What this task involves -
Repeat the records from the line containing "Actually, dark gray" through the line containing "Identify the location of green", unchanged.

─── Supplied records ───

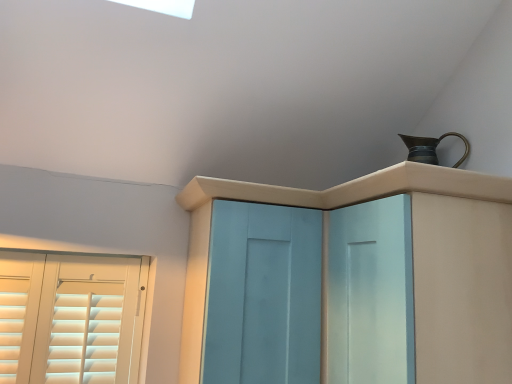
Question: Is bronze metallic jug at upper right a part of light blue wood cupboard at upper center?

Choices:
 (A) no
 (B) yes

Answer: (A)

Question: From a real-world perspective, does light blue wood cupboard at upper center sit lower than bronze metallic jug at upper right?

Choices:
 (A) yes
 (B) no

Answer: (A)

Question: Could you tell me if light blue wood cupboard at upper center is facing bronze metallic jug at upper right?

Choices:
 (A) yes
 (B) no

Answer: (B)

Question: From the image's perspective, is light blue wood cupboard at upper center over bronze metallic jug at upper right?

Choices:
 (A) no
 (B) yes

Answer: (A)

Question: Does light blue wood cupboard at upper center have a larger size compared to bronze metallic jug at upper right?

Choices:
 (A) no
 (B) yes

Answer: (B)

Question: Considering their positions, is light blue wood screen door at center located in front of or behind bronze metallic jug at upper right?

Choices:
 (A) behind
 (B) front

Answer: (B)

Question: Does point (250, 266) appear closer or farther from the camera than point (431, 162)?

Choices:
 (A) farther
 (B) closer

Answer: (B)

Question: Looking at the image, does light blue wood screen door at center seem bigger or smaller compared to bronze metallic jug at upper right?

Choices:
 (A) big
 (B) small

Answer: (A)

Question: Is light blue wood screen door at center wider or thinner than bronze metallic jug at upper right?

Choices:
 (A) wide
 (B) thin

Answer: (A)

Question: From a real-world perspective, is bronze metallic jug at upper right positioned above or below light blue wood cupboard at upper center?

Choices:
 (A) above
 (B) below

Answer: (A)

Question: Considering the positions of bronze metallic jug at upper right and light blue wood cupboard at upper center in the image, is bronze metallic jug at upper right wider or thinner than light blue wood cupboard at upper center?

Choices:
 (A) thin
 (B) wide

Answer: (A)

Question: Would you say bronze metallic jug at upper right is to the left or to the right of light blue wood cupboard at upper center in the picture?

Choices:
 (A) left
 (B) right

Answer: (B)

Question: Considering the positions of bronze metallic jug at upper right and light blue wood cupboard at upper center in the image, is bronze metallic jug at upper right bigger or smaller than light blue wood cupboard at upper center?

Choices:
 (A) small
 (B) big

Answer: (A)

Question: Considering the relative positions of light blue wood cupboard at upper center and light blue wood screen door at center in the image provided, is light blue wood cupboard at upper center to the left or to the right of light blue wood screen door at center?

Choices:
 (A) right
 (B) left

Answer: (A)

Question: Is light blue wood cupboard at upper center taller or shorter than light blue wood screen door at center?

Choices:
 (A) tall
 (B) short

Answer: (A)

───
─── Supplied records ───

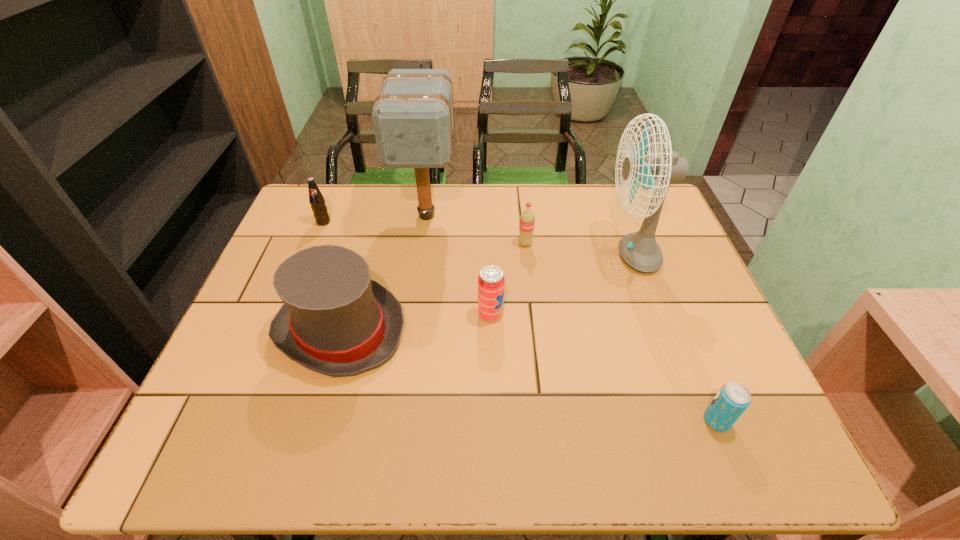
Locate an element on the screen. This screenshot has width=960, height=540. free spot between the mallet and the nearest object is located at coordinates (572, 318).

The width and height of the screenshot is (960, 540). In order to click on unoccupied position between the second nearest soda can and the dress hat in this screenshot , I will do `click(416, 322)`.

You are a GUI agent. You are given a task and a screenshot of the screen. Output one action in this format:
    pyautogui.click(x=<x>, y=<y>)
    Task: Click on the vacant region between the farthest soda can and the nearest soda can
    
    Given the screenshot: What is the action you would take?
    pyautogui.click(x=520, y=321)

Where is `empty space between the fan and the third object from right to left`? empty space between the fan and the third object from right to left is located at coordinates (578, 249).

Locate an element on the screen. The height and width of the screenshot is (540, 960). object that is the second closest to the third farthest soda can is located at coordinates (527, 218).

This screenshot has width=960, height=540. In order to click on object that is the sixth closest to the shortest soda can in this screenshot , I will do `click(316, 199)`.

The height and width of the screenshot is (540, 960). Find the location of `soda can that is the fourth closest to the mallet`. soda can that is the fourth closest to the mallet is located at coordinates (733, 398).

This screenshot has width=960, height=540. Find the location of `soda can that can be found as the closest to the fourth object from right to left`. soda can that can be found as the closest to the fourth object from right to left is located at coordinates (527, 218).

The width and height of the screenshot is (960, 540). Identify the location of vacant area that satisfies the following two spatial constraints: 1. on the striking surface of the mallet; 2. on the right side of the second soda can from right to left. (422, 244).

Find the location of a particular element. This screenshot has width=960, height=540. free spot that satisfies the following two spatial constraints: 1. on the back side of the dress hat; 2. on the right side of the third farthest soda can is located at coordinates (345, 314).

───
─── Supplied records ───

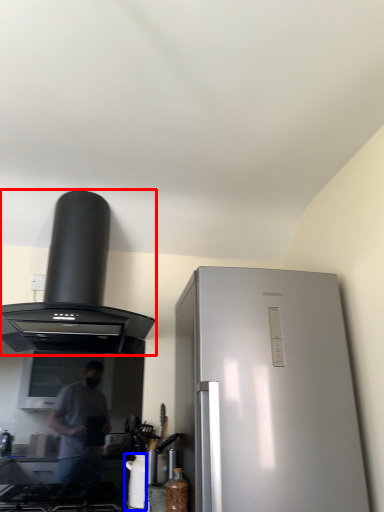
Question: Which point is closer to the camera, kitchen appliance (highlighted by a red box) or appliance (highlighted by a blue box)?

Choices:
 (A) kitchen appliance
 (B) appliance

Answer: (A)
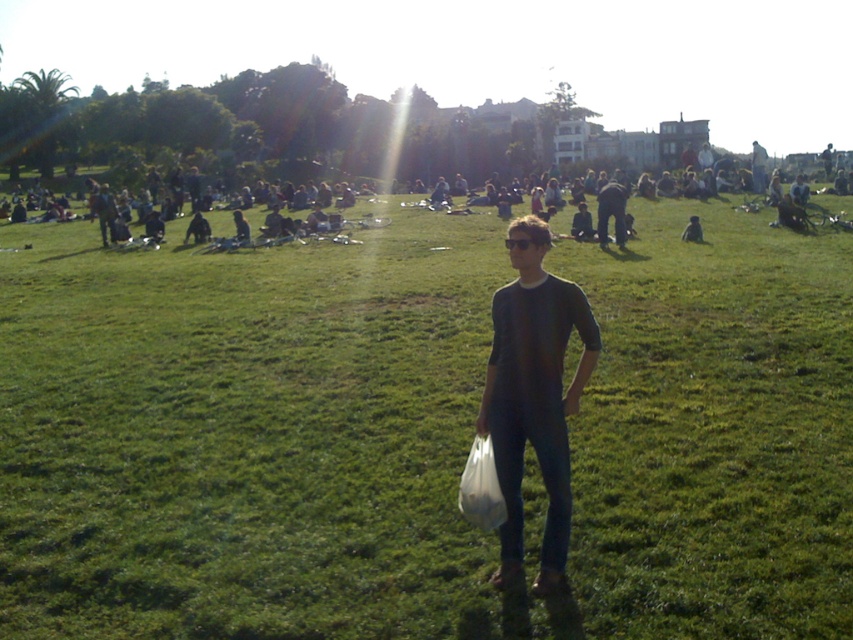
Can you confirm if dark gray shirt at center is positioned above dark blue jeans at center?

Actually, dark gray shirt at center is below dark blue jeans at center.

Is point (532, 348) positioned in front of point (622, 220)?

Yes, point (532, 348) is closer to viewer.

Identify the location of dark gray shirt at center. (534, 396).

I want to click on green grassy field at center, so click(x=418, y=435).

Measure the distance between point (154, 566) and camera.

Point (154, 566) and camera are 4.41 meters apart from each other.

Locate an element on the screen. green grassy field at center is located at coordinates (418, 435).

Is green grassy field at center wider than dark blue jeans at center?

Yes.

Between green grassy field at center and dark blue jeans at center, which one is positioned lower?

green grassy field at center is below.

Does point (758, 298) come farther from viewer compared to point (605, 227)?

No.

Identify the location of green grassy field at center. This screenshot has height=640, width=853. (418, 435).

───

Answer -
Actually, dark gray shirt at center is below dark blue jeans at center.

Is point (532, 348) positioned in front of point (622, 220)?

Yes, point (532, 348) is closer to viewer.

Identify the location of dark gray shirt at center. (534, 396).

I want to click on green grassy field at center, so click(x=418, y=435).

Measure the distance between point (154, 566) and camera.

Point (154, 566) and camera are 4.41 meters apart from each other.

Locate an element on the screen. green grassy field at center is located at coordinates (418, 435).

Is green grassy field at center wider than dark blue jeans at center?

Yes.

Between green grassy field at center and dark blue jeans at center, which one is positioned lower?

green grassy field at center is below.

Does point (758, 298) come farther from viewer compared to point (605, 227)?

No.

Identify the location of green grassy field at center. This screenshot has height=640, width=853. (418, 435).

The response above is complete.